Pull every line holding the string "yellow" from the records below.

Segment Start: DATA EXCERPTS

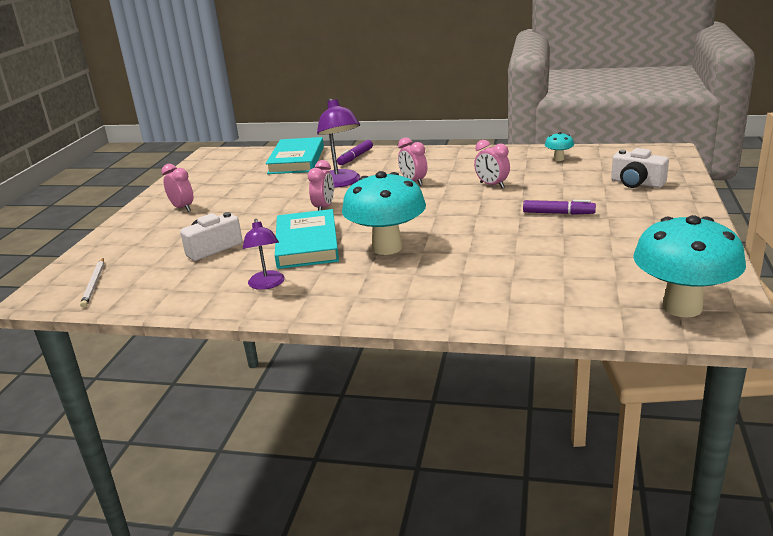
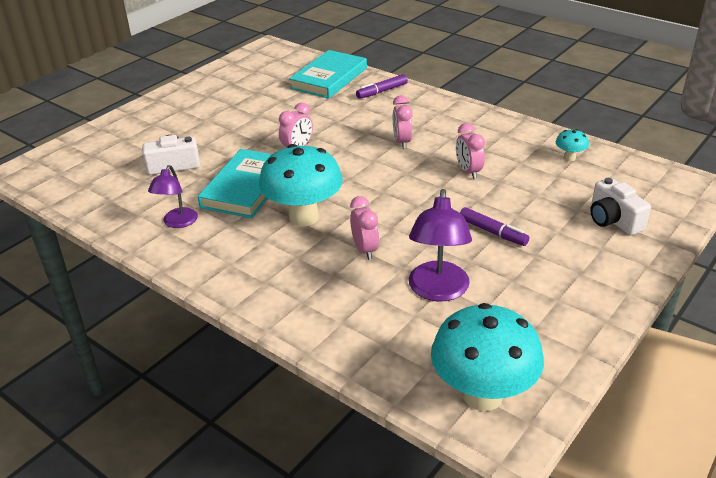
camera: 25 degrees right, 10 degrees up
(94, 284) = (64, 172): white pencil -> none
(182, 208) = (191, 108): pink clock -> pink clock (365, 250)
(341, 183) = (339, 121): purple lamp -> purple lamp (438, 291)

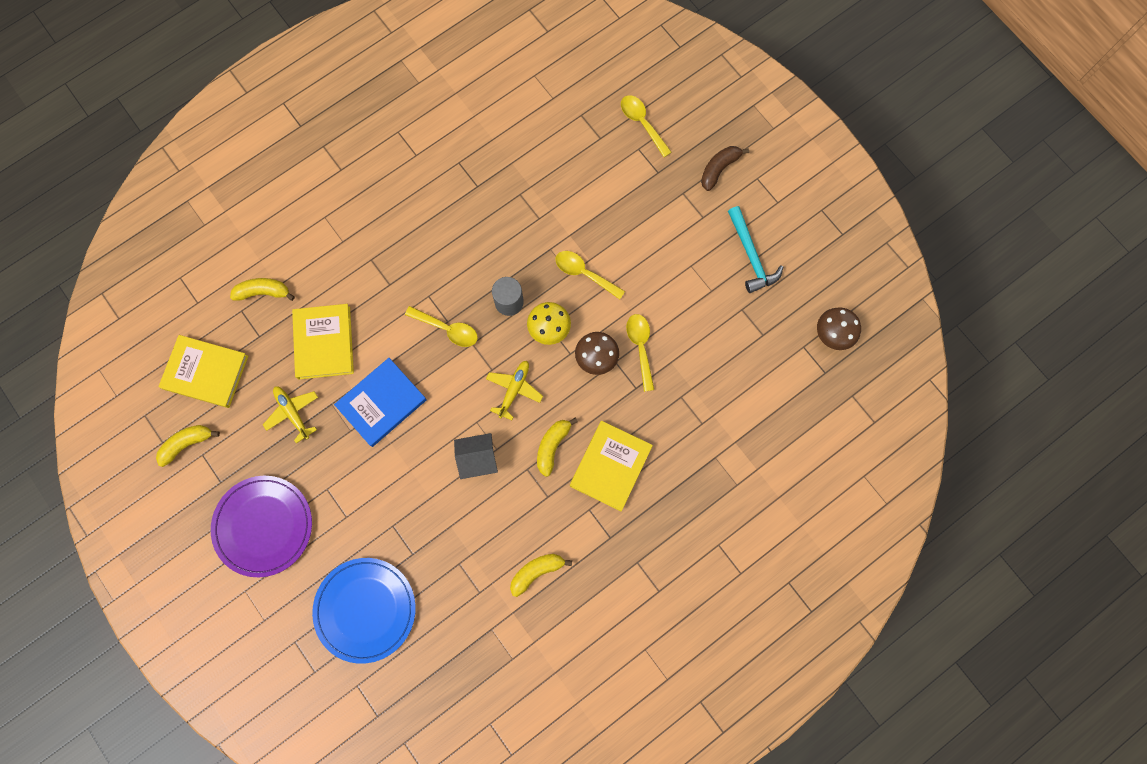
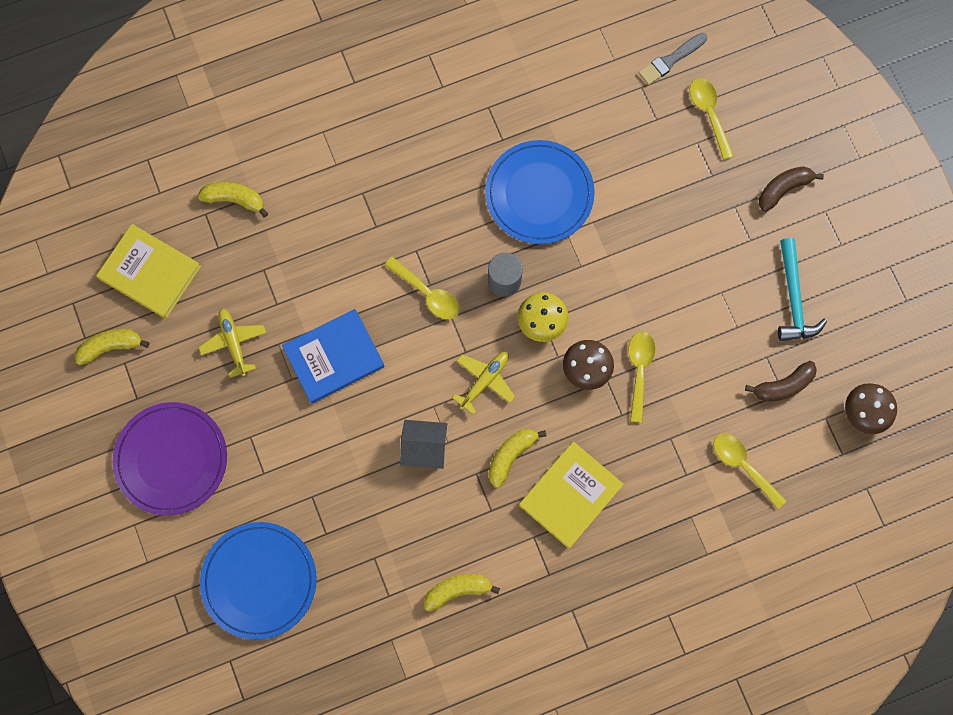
camera: 15 degrees right, 0 degrees up
(324, 342) = (287, 273): yellow book -> none
(519, 223) = (539, 194): none -> blue plate
(584, 273) = (597, 270): yellow spoon -> yellow spoon (743, 466)
(599, 87) = (670, 60): none -> grey brush
(762, 329) = (783, 386): none -> brown banana

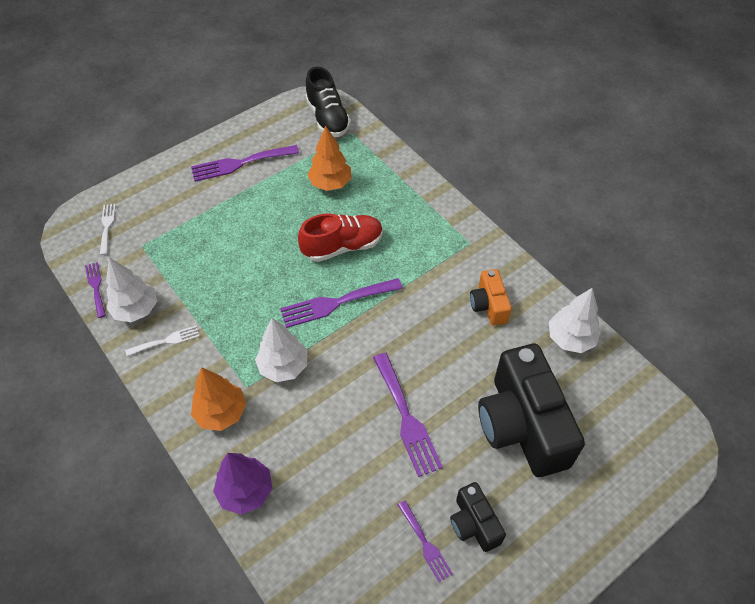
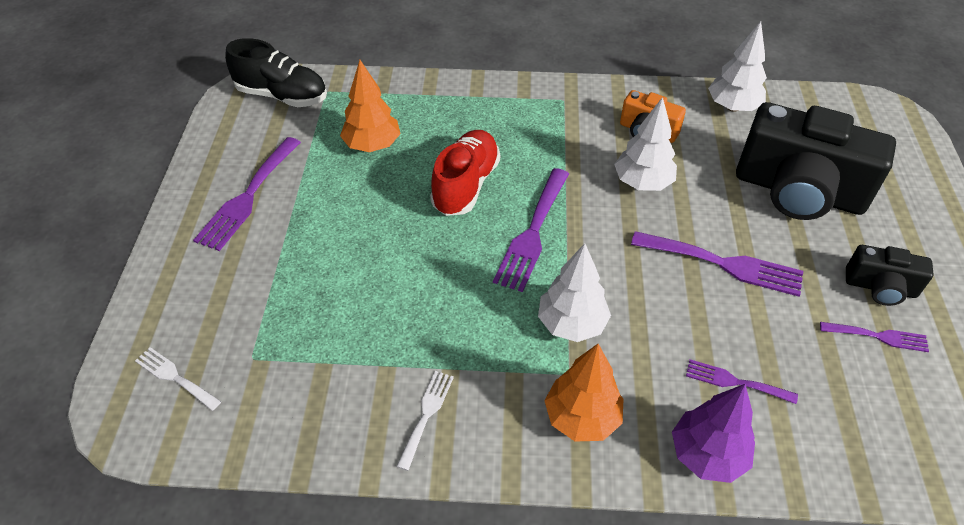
camera: 50 degrees left, 5 degrees down
(96, 287) = (259, 445): purple fork -> purple fork (735, 382)
(136, 309) = (345, 420): white tree -> white tree (642, 183)

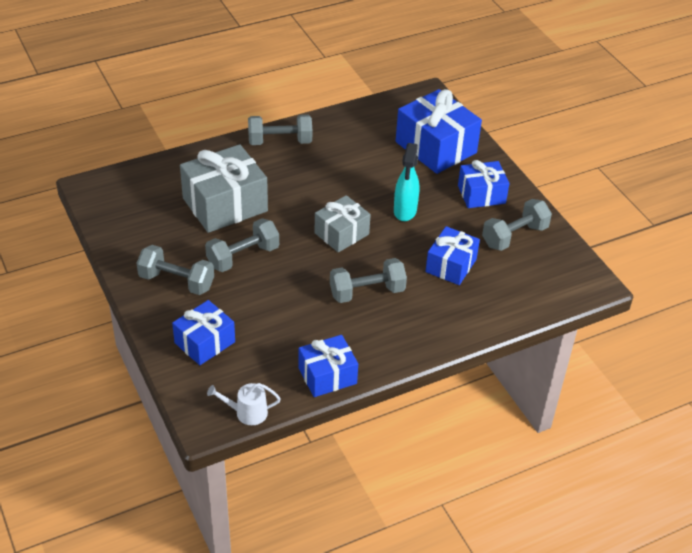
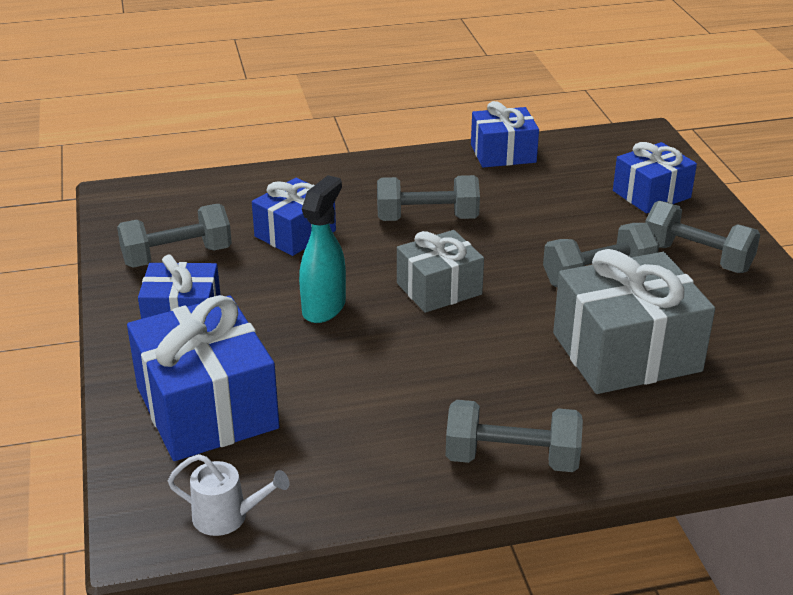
camera: 165 degrees left, 10 degrees down
(247, 412) = (600, 137): white watering can -> white watering can (227, 517)

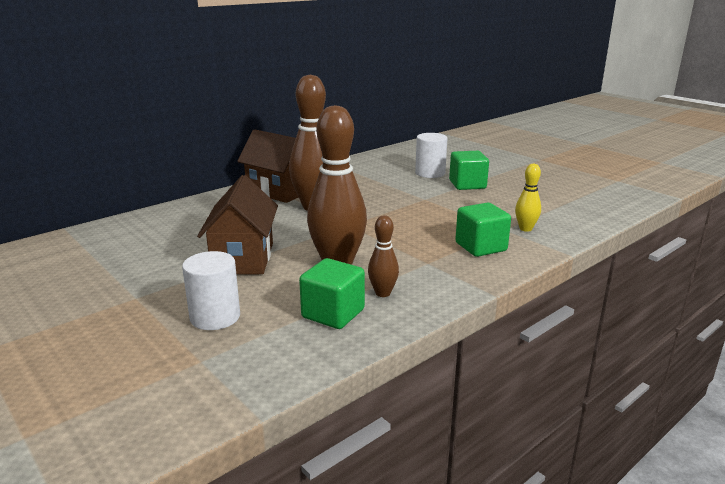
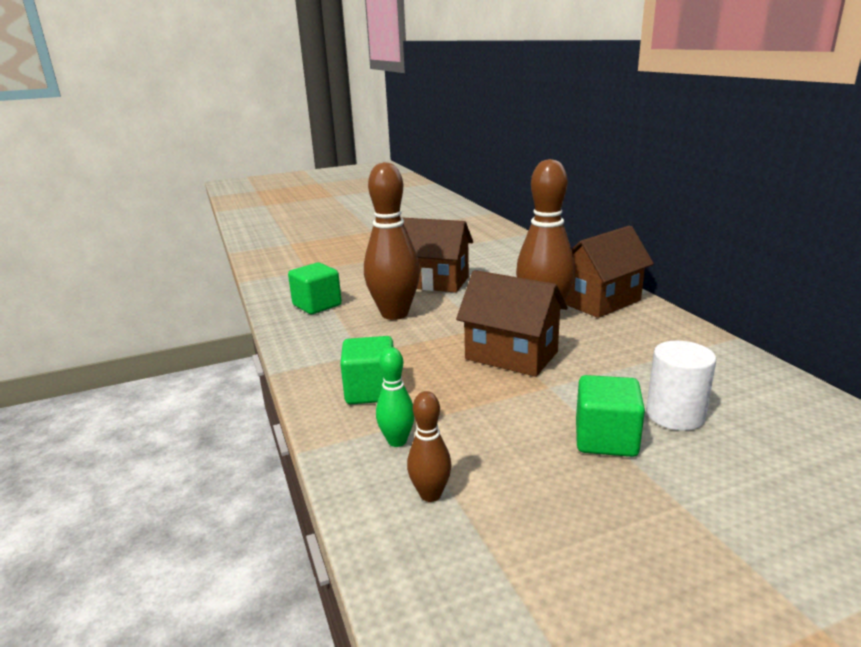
camera: 110 degrees right, 0 degrees up
(215, 317) = (351, 273): white cylinder -> none
(383, 293) = (327, 325): brown bowling pin -> brown bowling pin (430, 494)
(391, 211) = (511, 355): none -> brown house
(525, 229) = (397, 441): yellow bowling pin -> green bowling pin

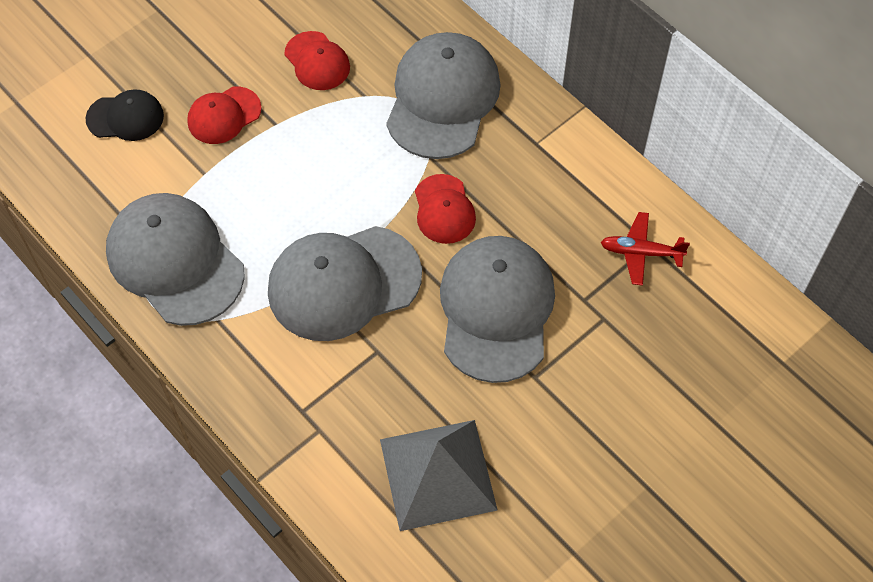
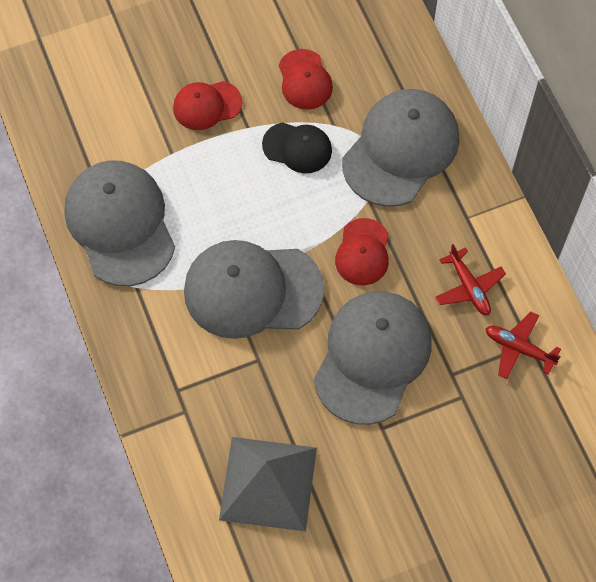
camera: 20 degrees right, 5 degrees up
(125, 117) = (124, 81): black cap -> black cap (297, 148)
(566, 209) = (469, 287): none -> red plane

Segment End: DATA EXCERPTS

**PROBLEM SOLUTION:**
(324, 342) = (287, 273): yellow book -> none
(584, 273) = (597, 270): yellow spoon -> yellow spoon (743, 466)
(525, 229) = (397, 441): yellow bowling pin -> green bowling pin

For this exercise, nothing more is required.